WHAT THE TASK REQUIRES >>
Set down, character for character, everything in the records below from the line holding "cyan square: rotated" down to the line holding "cyan circle: moved 1 px right, 1 px up", and no other line.

---------- AVAILABLE DATA

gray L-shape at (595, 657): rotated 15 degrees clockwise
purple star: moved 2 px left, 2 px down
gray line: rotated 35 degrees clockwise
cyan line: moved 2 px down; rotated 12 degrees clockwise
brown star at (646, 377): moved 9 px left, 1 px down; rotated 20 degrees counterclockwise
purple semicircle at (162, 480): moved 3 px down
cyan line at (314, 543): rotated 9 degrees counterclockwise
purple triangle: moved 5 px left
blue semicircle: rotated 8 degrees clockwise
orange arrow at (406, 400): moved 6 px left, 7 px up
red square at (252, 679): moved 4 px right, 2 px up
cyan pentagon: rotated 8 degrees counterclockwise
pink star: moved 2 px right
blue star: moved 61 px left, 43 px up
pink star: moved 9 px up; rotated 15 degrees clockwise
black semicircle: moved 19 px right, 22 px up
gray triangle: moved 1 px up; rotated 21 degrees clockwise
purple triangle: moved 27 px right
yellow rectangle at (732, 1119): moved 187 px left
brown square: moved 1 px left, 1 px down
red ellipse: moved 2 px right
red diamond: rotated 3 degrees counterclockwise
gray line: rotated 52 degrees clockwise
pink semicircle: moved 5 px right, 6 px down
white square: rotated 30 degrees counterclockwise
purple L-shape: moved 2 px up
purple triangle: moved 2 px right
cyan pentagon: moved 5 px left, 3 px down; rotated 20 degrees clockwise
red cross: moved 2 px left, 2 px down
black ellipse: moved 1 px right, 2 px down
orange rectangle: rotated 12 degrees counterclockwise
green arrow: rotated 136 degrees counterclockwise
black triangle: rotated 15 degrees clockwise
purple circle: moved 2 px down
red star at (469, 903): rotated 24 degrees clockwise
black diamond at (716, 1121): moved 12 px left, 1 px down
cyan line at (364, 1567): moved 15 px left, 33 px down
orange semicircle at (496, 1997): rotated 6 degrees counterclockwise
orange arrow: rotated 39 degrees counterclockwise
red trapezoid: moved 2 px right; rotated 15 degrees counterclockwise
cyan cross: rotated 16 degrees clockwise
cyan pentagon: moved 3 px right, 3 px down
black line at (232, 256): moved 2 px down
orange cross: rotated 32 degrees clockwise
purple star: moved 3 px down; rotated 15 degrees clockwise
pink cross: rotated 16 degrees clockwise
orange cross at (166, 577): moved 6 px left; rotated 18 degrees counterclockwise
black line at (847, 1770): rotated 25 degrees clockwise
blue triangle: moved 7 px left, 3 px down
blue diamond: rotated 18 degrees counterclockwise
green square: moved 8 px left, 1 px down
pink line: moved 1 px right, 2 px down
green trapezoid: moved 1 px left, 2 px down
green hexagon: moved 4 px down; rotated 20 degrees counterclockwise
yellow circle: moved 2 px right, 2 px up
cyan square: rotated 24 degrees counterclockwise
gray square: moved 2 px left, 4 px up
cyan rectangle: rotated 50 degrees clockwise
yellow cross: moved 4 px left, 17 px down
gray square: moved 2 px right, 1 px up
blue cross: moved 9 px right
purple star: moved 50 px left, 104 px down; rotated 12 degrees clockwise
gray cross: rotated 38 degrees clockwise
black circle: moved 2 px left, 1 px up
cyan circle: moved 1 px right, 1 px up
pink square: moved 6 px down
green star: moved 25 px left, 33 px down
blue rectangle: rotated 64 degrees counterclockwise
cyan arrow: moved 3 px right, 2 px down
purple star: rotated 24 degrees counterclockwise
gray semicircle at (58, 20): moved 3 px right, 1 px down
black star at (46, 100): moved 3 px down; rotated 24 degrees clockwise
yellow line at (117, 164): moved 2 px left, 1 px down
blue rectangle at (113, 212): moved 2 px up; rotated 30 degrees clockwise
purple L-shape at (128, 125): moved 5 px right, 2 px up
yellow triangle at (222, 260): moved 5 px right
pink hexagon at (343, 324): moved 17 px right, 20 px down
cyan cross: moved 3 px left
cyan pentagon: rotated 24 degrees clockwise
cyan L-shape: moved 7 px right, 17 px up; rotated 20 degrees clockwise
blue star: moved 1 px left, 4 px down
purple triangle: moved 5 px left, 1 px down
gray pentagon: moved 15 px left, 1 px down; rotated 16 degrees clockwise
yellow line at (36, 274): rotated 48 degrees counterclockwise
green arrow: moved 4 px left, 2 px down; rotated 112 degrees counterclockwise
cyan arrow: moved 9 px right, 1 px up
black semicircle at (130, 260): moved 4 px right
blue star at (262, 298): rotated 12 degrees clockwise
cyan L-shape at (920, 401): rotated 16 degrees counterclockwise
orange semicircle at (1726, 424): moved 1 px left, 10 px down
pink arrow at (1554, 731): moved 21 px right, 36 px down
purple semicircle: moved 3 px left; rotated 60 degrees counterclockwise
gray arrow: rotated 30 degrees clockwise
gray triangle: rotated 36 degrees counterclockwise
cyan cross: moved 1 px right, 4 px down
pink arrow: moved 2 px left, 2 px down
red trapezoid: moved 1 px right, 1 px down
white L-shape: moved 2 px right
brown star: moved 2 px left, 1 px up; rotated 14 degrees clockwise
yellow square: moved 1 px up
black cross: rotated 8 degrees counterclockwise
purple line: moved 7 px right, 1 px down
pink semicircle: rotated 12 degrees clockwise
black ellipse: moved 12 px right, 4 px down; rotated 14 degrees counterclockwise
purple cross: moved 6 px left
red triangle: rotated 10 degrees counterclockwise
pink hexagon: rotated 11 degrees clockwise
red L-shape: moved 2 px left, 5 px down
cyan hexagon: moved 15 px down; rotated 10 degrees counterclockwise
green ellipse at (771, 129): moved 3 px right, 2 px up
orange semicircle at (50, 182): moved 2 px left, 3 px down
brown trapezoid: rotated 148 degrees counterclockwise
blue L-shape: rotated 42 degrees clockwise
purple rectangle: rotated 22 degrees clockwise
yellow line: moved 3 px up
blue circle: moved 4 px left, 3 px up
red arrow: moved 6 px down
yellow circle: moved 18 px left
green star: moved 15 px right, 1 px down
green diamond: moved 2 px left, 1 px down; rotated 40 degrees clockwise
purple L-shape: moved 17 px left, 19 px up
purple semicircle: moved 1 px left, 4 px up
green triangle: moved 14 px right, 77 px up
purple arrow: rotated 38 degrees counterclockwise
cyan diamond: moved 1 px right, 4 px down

--------------------

ANSWER BOX >>
cyan square: rotated 24 degrees counterclockwise
gray square: moved 2 px left, 4 px up
cyan rectangle: rotated 50 degrees clockwise
yellow cross: moved 4 px left, 17 px down
gray square: moved 2 px right, 1 px up
blue cross: moved 9 px right
purple star: moved 50 px left, 104 px down; rotated 12 degrees clockwise
gray cross: rotated 38 degrees clockwise
black circle: moved 2 px left, 1 px up
cyan circle: moved 1 px right, 1 px up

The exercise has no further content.